* STORED DATA
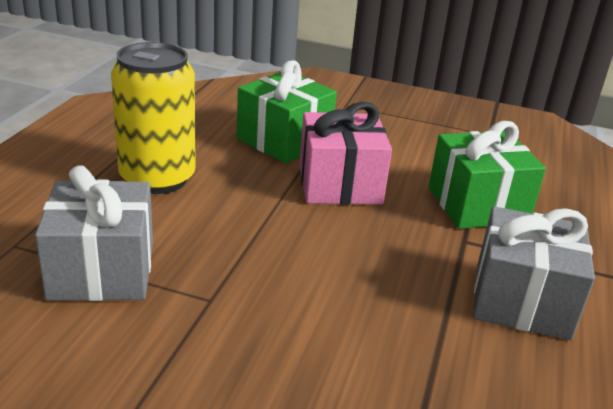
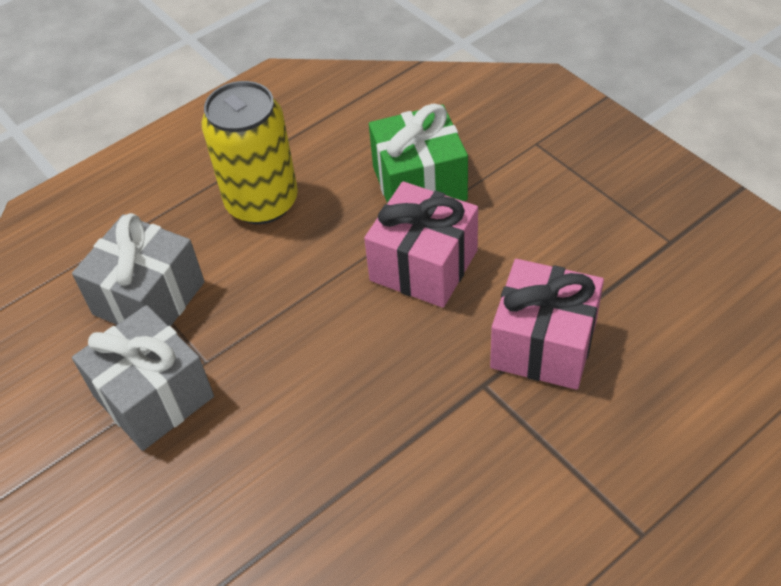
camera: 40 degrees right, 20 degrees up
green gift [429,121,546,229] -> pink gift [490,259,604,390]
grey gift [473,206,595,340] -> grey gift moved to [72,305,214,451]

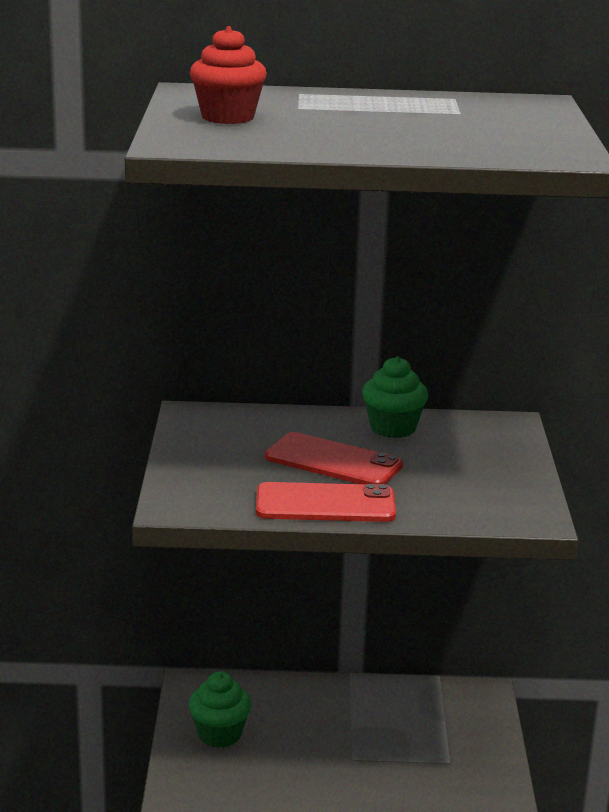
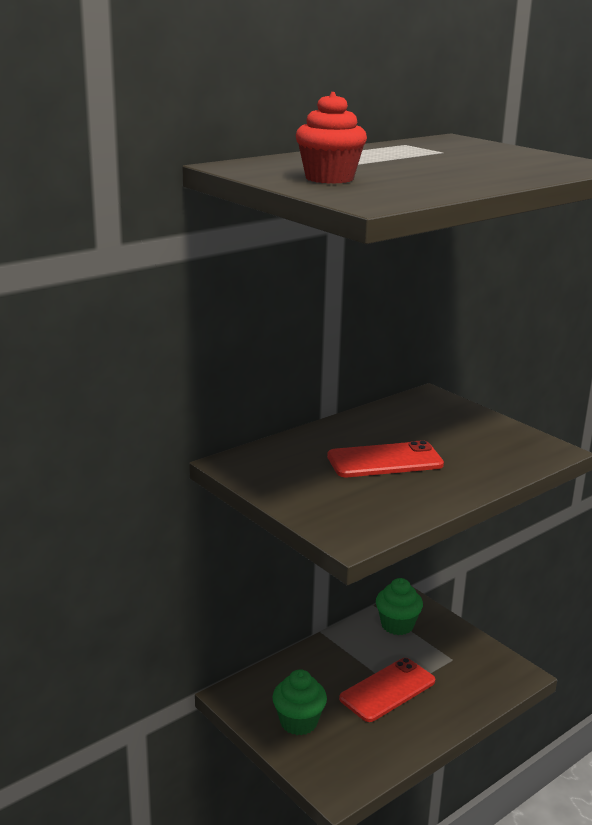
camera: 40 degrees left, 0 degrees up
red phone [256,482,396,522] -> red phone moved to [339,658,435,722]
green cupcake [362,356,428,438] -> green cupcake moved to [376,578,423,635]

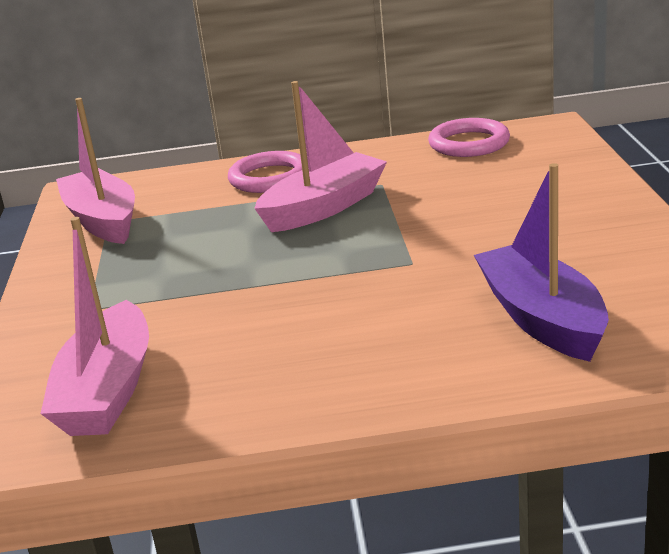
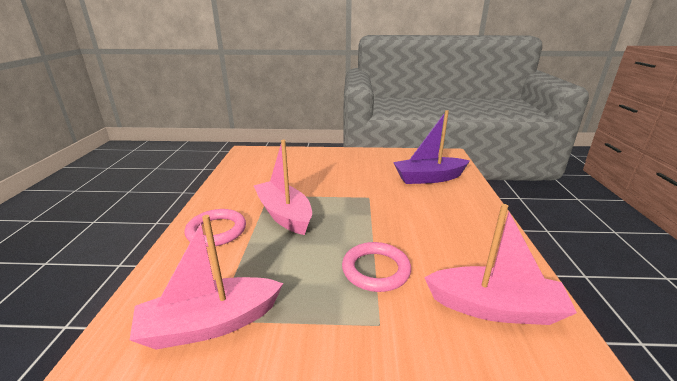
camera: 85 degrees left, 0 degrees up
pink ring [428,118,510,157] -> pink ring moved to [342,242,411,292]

* TASK INSTRUCTIONS
Using the records given above, list every line that includes the word "green".

* TASK RESULT
green gift [429,121,546,229] -> pink gift [490,259,604,390]
green cupcake [362,356,428,438] -> green cupcake moved to [376,578,423,635]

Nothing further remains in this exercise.